What the task requires =>
Could you retype, exactly as written, every line from the top of the records through the line that contains "none -> pink house [239,86,299,145]"?

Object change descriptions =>
☆ ☆ ☆

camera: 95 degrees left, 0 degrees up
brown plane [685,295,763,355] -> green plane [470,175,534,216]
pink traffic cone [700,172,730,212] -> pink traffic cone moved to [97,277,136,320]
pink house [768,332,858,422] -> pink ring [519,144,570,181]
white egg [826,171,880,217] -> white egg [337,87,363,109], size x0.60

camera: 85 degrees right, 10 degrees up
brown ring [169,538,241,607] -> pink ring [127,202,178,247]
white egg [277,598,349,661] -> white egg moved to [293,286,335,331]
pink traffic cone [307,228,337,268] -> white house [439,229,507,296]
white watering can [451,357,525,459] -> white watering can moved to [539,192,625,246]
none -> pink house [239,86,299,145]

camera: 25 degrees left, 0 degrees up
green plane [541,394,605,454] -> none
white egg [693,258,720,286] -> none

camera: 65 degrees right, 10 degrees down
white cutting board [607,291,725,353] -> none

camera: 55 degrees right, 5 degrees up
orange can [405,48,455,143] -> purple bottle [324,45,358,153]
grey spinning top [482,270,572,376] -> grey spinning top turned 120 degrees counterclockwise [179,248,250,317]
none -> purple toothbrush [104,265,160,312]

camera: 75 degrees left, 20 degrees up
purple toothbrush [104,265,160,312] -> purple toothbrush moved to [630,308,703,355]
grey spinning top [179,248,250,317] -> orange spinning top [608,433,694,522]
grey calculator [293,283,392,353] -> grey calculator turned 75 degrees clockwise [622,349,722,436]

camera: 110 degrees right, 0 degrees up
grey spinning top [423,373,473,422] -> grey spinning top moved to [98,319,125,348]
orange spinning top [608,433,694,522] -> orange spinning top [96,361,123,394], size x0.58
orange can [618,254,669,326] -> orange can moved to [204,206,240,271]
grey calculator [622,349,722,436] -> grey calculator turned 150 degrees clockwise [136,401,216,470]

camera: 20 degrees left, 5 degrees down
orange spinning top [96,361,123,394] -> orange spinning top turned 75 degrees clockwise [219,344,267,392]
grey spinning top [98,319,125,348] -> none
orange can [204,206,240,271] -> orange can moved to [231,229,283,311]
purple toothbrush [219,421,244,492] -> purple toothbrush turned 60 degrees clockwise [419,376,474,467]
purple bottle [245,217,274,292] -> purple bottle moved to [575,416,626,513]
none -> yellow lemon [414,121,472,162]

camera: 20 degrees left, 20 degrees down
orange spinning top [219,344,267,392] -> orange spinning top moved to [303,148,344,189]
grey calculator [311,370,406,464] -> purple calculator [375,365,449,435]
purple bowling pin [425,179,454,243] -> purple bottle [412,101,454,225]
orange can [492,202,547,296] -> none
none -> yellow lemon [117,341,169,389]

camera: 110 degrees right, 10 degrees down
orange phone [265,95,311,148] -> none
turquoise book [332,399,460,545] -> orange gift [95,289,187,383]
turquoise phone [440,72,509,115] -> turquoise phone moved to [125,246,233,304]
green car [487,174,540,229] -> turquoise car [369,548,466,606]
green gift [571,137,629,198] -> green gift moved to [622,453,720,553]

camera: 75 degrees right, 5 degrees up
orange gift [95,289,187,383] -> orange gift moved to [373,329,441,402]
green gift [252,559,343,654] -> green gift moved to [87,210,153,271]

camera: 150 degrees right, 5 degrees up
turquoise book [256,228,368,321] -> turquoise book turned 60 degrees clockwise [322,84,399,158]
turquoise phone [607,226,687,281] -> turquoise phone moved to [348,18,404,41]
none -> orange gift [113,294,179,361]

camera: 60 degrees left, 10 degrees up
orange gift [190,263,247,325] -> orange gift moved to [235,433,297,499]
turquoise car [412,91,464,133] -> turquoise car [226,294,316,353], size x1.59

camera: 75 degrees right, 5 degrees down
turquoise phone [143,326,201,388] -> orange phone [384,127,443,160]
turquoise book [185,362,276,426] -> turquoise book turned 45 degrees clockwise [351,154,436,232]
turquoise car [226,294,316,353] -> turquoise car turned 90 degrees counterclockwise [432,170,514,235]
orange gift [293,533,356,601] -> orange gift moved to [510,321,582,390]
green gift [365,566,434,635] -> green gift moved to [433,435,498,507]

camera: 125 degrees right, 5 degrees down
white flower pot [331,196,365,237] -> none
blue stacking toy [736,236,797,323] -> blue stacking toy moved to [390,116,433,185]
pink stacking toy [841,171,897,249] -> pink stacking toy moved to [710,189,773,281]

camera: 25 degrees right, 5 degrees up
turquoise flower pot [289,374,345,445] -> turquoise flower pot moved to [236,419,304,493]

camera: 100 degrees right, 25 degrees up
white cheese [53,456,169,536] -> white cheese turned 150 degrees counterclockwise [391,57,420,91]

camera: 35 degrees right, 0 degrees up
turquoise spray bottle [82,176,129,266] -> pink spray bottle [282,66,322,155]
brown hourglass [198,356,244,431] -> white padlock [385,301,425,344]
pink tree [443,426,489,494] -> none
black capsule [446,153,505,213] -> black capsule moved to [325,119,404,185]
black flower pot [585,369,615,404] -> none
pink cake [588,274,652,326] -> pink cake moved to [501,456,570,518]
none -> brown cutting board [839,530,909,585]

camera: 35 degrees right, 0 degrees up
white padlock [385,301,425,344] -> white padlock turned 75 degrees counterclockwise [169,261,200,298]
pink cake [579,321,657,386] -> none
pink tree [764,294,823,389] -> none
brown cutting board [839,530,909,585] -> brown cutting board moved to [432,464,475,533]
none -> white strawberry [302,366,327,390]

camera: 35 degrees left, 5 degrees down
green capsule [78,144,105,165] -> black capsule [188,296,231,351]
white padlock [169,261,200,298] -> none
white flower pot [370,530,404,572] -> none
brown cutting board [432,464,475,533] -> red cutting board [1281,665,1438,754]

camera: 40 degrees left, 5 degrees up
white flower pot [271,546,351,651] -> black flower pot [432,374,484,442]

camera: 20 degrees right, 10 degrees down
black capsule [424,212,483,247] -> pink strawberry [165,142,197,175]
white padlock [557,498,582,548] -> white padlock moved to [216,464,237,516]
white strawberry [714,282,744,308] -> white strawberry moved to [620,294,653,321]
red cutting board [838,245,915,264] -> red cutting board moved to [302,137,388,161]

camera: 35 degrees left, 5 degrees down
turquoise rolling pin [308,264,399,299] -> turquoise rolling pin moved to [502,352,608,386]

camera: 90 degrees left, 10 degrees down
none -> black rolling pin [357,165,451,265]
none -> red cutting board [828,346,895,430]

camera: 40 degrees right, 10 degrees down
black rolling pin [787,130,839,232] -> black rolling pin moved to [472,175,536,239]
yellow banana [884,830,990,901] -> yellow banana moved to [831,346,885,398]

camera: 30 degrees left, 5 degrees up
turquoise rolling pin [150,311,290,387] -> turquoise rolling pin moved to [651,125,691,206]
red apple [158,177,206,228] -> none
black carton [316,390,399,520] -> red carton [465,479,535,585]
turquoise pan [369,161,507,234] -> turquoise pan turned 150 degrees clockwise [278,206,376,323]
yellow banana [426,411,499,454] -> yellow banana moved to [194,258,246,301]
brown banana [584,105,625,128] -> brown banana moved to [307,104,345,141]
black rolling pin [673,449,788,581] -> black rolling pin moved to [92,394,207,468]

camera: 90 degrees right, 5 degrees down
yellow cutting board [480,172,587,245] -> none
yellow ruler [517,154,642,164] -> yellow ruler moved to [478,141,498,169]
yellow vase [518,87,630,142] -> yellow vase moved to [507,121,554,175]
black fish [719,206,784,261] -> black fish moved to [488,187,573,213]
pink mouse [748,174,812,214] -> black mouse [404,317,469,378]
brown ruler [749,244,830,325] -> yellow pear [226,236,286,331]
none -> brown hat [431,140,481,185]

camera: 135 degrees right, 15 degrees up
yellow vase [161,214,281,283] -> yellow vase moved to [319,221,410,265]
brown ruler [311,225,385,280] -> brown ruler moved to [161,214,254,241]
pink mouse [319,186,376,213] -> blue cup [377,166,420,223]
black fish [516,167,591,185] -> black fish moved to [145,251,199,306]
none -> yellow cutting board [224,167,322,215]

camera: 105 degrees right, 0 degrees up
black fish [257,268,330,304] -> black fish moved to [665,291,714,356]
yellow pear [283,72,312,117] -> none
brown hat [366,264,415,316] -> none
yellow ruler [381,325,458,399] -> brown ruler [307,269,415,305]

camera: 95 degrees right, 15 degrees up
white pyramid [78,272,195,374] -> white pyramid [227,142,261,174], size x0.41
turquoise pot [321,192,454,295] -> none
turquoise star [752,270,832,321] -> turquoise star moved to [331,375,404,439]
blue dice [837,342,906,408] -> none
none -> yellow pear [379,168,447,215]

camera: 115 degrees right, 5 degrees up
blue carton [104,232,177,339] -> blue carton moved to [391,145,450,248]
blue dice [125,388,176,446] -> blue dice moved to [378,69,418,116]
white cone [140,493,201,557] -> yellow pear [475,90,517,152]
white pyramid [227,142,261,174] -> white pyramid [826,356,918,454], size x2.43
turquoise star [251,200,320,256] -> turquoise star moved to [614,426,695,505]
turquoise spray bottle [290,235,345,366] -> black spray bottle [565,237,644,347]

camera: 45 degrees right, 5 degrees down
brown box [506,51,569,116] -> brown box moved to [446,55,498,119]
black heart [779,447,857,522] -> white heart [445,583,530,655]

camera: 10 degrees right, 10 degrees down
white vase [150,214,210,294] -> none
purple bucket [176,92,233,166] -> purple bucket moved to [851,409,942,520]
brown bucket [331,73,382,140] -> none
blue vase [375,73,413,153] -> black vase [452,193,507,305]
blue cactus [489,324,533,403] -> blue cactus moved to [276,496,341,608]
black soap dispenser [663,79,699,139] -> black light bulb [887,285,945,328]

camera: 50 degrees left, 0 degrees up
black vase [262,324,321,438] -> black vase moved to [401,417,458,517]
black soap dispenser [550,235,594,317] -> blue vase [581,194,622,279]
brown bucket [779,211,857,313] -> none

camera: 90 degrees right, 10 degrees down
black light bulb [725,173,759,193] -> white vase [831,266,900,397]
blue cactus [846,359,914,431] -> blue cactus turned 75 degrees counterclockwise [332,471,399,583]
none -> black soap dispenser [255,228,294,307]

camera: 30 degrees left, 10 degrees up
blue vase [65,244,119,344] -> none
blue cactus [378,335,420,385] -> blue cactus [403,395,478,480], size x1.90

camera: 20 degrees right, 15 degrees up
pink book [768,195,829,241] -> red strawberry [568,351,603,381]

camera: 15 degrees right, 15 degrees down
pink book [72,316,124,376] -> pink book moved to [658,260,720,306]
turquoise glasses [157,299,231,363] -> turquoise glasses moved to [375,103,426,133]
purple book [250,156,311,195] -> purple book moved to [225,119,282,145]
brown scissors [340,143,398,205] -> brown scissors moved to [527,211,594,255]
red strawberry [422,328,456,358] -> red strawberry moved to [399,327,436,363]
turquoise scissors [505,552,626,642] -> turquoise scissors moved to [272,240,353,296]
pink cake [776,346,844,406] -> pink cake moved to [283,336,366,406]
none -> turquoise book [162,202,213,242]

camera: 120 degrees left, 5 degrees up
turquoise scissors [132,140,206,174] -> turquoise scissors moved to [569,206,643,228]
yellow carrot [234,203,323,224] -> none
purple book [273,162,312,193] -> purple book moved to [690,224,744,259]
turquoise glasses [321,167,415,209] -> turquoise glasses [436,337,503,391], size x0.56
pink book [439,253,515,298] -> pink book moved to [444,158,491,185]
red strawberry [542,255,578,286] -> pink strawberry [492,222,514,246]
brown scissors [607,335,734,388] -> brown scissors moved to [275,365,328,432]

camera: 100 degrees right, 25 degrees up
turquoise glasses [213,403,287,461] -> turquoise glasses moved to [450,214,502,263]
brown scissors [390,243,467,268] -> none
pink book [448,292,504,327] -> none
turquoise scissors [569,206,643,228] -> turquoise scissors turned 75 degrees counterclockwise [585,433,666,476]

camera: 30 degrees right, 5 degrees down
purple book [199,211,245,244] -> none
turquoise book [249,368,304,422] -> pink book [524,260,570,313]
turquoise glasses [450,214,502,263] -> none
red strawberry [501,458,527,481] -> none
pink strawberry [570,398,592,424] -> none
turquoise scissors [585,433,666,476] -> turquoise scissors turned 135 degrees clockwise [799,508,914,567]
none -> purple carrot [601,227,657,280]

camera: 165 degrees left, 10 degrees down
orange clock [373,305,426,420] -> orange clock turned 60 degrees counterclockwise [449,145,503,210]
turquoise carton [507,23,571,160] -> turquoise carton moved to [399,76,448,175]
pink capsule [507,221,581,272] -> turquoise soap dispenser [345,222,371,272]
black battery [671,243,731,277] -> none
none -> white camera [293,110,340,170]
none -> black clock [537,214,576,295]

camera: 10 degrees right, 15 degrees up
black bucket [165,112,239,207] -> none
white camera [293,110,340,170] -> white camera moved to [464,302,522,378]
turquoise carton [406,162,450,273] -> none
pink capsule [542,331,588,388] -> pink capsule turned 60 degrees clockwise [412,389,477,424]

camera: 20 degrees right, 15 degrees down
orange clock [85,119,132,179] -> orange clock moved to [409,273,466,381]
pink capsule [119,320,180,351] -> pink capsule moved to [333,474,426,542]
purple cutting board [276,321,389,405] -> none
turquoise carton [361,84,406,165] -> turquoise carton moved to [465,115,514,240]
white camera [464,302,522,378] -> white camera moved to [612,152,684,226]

☆ ☆ ☆

Response to the task =>
camera: 95 degrees left, 0 degrees up
brown plane [685,295,763,355] -> green plane [470,175,534,216]
pink traffic cone [700,172,730,212] -> pink traffic cone moved to [97,277,136,320]
pink house [768,332,858,422] -> pink ring [519,144,570,181]
white egg [826,171,880,217] -> white egg [337,87,363,109], size x0.60

camera: 85 degrees right, 10 degrees up
brown ring [169,538,241,607] -> pink ring [127,202,178,247]
white egg [277,598,349,661] -> white egg moved to [293,286,335,331]
pink traffic cone [307,228,337,268] -> white house [439,229,507,296]
white watering can [451,357,525,459] -> white watering can moved to [539,192,625,246]
none -> pink house [239,86,299,145]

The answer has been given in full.